JOB ITEM:
From the entries, copy every line that carries the string "cyan".

BEGIN TASK DATA

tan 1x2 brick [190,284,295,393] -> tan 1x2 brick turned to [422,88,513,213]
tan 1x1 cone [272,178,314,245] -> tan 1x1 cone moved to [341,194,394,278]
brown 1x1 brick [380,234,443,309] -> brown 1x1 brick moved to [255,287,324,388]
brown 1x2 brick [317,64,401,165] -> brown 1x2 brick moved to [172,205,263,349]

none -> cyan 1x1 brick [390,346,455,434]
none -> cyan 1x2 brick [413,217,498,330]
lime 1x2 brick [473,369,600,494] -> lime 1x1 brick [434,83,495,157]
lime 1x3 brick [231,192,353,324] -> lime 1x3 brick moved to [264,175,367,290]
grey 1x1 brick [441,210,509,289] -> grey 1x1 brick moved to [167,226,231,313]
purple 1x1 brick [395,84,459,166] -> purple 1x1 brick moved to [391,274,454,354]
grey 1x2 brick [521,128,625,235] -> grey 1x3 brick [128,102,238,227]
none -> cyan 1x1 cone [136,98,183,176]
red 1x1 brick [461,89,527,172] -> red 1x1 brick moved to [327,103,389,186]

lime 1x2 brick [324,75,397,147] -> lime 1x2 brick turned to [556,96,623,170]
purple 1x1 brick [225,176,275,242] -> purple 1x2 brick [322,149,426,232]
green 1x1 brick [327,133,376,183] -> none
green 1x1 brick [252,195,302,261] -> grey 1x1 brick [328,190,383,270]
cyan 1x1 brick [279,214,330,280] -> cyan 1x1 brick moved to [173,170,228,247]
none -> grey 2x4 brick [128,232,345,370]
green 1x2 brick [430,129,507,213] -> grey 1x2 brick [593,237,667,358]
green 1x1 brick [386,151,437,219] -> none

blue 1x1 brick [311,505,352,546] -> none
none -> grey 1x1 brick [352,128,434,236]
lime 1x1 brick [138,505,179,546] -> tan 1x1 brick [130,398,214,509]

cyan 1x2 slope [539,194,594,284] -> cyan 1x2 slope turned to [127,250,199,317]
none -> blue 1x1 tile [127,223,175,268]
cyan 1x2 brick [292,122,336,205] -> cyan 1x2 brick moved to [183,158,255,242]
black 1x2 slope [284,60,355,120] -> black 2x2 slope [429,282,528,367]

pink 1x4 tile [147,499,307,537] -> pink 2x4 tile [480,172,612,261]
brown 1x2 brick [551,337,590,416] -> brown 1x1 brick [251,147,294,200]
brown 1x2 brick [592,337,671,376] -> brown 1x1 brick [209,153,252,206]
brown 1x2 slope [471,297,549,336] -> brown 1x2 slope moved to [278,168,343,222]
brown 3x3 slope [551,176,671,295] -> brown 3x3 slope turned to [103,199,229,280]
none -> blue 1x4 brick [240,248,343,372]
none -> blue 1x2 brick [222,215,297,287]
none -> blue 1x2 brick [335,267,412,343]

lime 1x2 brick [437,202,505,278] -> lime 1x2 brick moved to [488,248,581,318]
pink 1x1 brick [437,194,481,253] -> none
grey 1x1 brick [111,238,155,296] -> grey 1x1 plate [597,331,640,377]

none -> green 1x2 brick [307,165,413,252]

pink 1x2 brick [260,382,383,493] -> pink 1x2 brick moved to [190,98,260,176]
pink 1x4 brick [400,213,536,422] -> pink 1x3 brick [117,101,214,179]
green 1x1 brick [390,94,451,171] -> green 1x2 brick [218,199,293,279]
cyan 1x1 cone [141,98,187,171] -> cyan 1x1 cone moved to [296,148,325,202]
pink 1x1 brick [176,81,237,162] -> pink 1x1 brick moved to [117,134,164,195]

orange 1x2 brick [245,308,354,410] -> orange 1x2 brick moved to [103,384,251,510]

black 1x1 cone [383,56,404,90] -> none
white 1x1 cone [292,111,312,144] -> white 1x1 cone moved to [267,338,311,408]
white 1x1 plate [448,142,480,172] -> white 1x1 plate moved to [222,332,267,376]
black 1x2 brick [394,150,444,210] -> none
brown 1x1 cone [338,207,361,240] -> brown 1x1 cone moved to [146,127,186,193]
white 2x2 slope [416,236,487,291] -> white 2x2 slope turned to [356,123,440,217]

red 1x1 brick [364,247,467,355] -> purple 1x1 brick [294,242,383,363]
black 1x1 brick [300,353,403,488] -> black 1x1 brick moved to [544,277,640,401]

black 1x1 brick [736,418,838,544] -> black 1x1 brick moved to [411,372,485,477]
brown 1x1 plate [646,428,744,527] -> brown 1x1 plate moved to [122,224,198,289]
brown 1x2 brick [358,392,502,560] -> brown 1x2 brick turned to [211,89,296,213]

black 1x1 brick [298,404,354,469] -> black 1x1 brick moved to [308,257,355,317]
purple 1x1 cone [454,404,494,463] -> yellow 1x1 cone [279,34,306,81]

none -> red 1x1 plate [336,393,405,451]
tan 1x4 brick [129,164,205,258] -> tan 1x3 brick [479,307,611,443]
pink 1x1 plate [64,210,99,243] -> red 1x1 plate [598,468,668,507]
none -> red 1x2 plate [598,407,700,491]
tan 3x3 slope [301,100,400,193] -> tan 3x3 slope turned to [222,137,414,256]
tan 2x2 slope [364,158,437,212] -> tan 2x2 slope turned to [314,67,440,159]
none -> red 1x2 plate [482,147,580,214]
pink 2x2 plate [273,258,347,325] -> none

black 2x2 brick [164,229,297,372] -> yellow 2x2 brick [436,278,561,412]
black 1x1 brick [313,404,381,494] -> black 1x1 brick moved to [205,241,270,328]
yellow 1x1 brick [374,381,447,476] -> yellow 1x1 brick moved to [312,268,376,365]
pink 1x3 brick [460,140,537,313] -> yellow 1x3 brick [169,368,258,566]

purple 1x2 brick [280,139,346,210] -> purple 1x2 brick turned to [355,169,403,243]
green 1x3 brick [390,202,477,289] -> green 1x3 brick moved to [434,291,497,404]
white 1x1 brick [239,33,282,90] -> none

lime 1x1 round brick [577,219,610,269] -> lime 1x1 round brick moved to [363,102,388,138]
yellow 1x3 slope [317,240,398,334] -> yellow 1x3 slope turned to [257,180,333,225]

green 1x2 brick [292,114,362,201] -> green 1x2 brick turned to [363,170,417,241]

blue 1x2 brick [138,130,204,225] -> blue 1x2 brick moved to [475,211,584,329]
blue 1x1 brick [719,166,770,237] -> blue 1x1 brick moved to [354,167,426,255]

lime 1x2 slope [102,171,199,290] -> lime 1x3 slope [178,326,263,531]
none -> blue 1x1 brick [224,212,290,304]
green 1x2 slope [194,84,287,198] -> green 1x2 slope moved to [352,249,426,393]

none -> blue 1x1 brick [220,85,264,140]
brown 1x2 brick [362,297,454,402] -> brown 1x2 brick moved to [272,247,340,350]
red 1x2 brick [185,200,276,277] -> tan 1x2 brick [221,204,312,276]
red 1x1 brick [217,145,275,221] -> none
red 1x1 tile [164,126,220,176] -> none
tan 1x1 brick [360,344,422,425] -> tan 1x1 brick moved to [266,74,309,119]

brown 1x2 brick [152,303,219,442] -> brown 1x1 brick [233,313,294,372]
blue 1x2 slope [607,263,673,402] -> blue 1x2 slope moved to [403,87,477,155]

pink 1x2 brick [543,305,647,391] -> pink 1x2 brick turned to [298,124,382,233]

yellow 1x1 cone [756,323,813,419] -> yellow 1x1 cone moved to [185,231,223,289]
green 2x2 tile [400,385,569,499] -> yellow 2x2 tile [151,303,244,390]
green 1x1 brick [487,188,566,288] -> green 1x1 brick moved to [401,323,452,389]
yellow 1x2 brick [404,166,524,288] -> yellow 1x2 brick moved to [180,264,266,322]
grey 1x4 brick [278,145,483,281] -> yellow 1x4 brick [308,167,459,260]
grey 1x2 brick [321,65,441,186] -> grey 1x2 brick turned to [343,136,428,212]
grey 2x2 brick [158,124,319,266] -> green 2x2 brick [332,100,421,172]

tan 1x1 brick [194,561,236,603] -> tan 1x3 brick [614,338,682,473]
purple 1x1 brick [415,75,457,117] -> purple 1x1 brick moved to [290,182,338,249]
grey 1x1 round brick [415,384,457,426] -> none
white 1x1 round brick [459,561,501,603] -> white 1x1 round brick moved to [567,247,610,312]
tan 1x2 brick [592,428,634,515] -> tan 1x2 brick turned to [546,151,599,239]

END TASK DATA

RESPONSE AREA:
none -> cyan 1x1 brick [390,346,455,434]
none -> cyan 1x2 brick [413,217,498,330]
none -> cyan 1x1 cone [136,98,183,176]
cyan 1x1 brick [279,214,330,280] -> cyan 1x1 brick moved to [173,170,228,247]
cyan 1x2 slope [539,194,594,284] -> cyan 1x2 slope turned to [127,250,199,317]
cyan 1x2 brick [292,122,336,205] -> cyan 1x2 brick moved to [183,158,255,242]
cyan 1x1 cone [141,98,187,171] -> cyan 1x1 cone moved to [296,148,325,202]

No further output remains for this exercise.